### Directions
The lines to output run from the first line of the entries below through the line containing "(367, 776) = (374, 806): brown"; copy them exactly and leave out pictures.

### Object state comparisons
◇ ◇ ◇ ◇ ◇ ◇ ◇

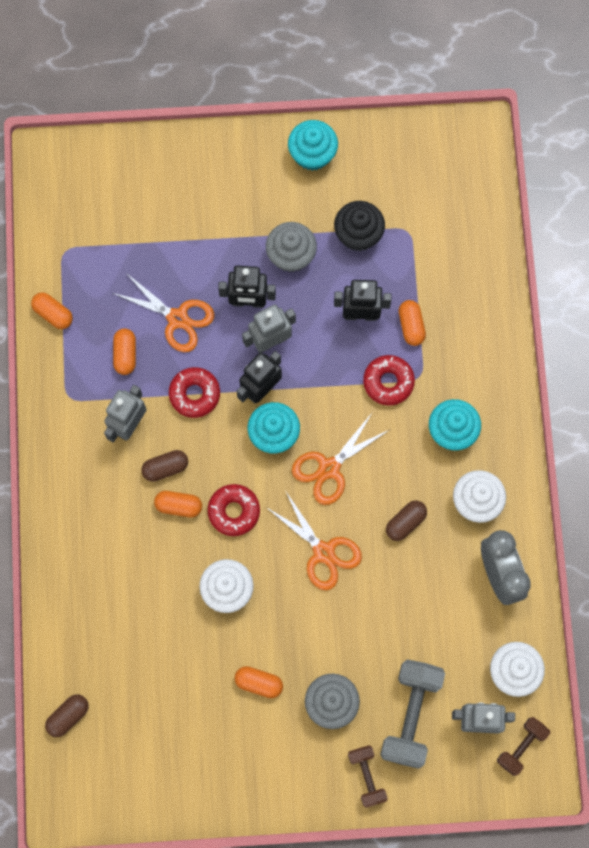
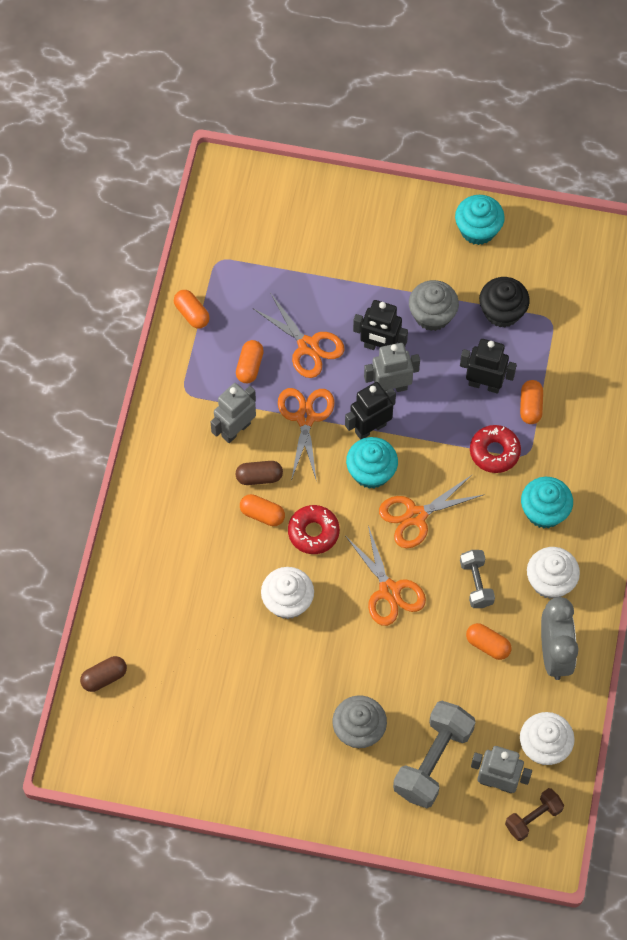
camera: 15 degrees right, 10 degrees down
(194, 394) = (305, 418): red donut -> orange scissors
(259, 683) = (294, 694): orange capsule -> orange capsule (488, 645)
(367, 776) = (374, 806): brown dumbbell -> none
(405, 522) = (476, 583): brown capsule -> grey dumbbell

◇ ◇ ◇ ◇ ◇ ◇ ◇

### Written response
camera: 15 degrees right, 10 degrees down
(194, 394) = (305, 418): red donut -> orange scissors
(259, 683) = (294, 694): orange capsule -> orange capsule (488, 645)
(367, 776) = (374, 806): brown dumbbell -> none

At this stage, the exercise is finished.